* TRY IT
The listing below should be printed again word for word, without any images.

* DATA TO PROCESS
──────────

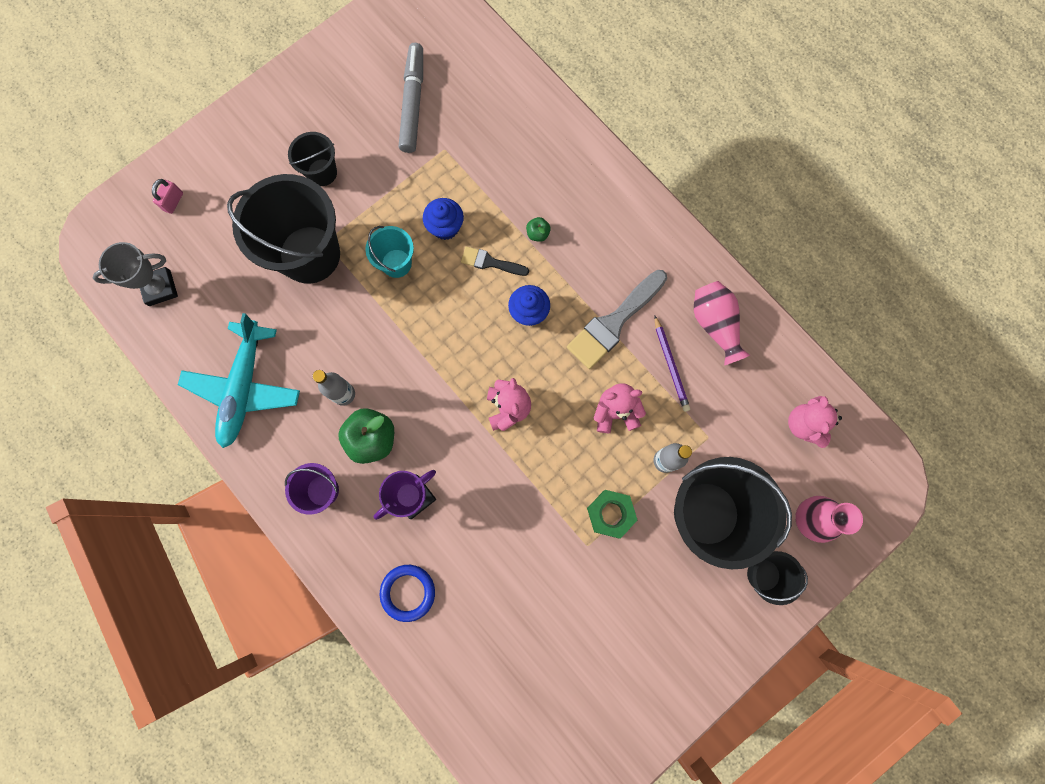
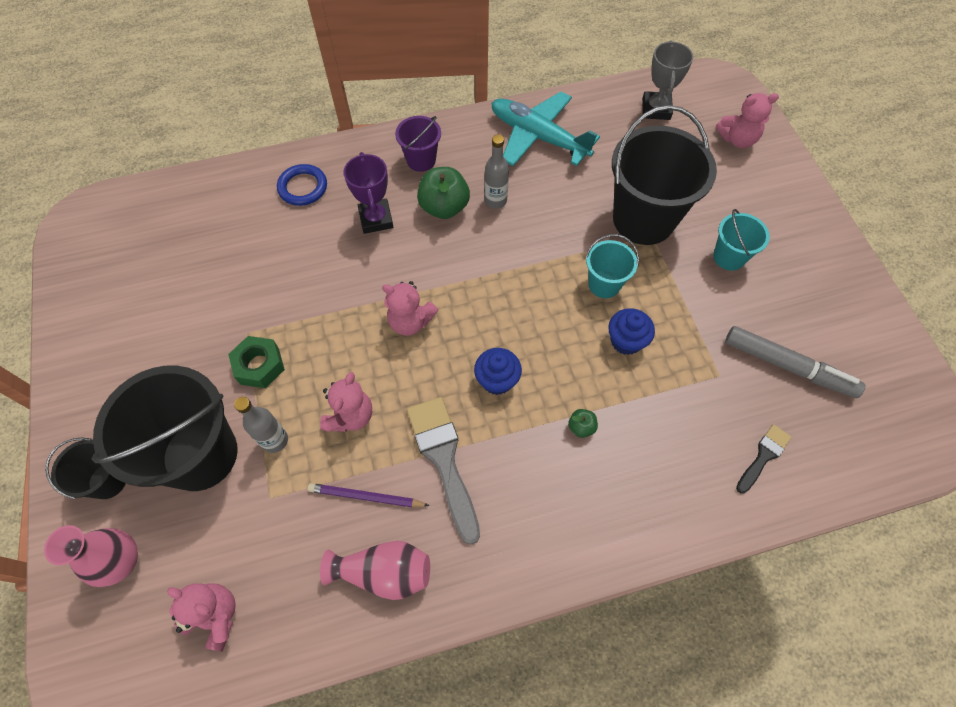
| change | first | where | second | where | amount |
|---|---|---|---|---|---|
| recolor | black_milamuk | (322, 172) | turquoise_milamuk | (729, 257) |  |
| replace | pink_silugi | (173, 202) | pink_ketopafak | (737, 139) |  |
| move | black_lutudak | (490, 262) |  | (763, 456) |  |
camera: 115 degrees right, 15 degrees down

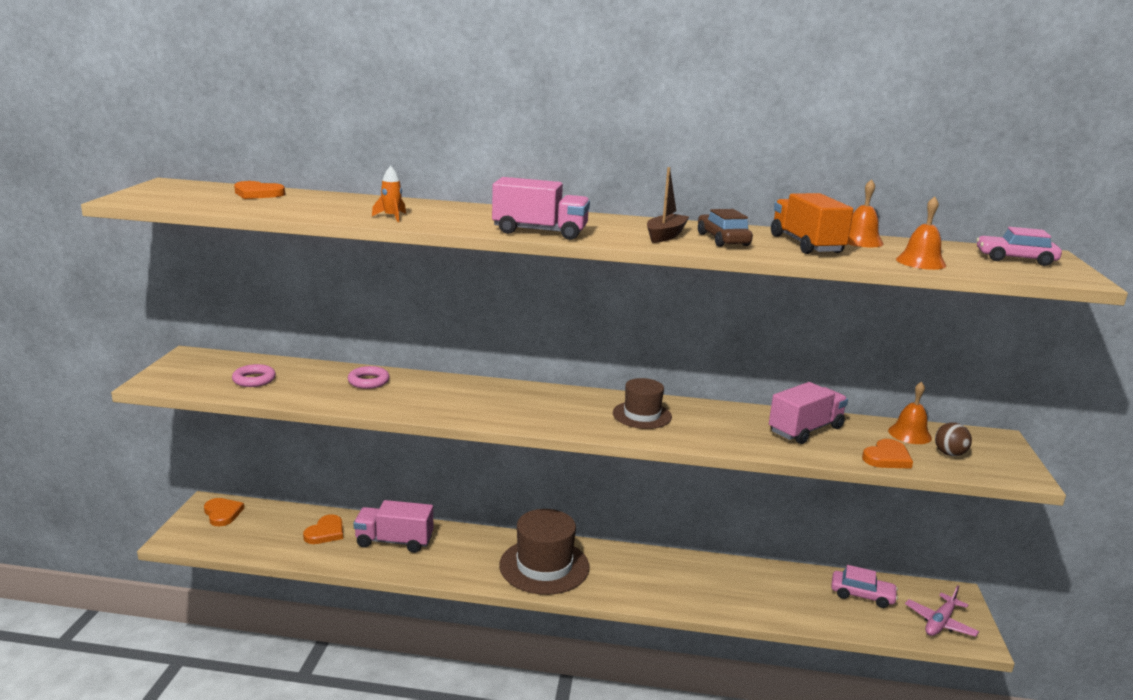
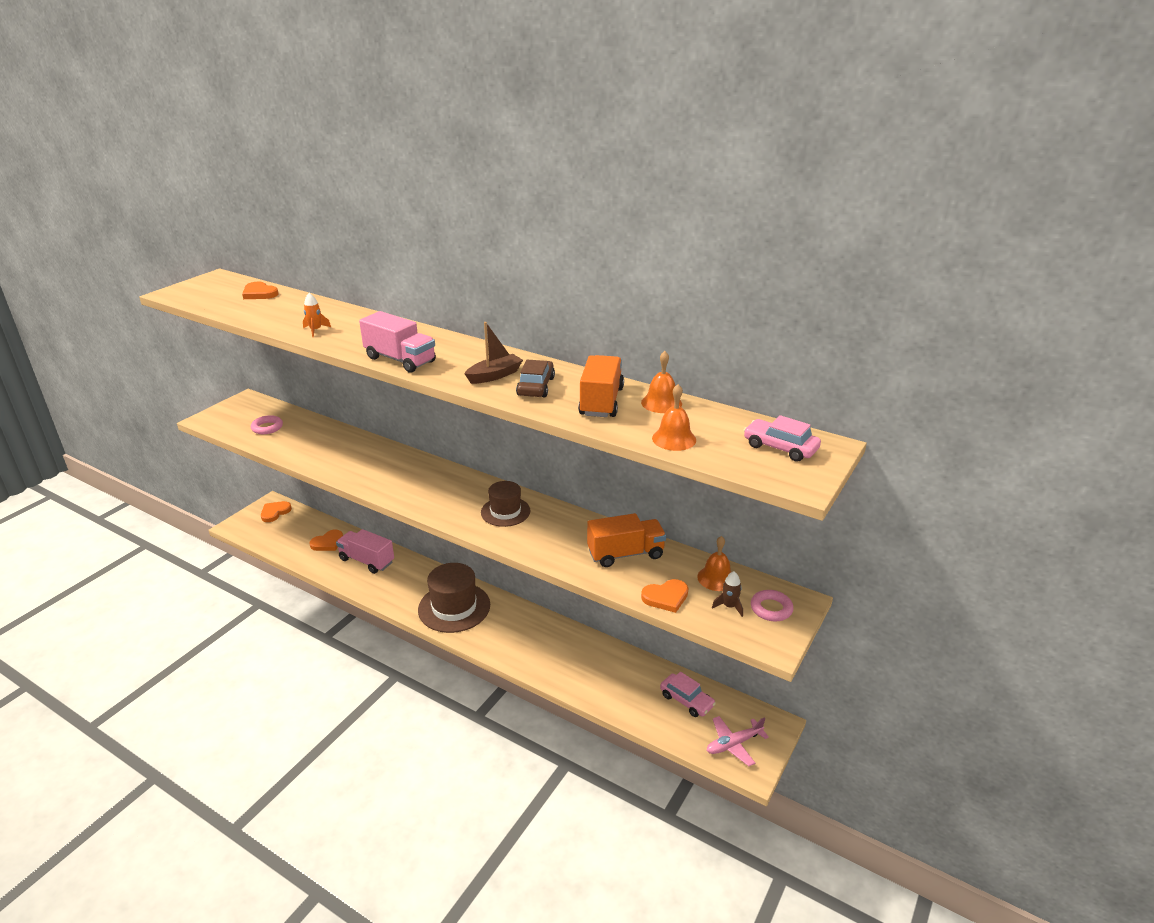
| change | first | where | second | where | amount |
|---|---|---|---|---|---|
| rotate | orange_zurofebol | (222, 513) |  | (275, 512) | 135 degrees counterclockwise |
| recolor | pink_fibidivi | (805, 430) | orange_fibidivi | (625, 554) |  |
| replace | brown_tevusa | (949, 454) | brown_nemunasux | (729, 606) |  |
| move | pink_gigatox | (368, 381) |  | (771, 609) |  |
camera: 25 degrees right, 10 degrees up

──────────

* RESULT BELOW
| change | first | where | second | where | amount |
|---|---|---|---|---|---|
| recolor | black_milamuk | (322, 172) | turquoise_milamuk | (729, 257) |  |
| replace | pink_silugi | (173, 202) | pink_ketopafak | (737, 139) |  |
| move | black_lutudak | (490, 262) |  | (763, 456) |  |
camera: 115 degrees right, 15 degrees down

| change | first | where | second | where | amount |
|---|---|---|---|---|---|
| rotate | orange_zurofebol | (222, 513) |  | (275, 512) | 135 degrees counterclockwise |
| recolor | pink_fibidivi | (805, 430) | orange_fibidivi | (625, 554) |  |
| replace | brown_tevusa | (949, 454) | brown_nemunasux | (729, 606) |  |
| move | pink_gigatox | (368, 381) |  | (771, 609) |  |
camera: 25 degrees right, 10 degrees up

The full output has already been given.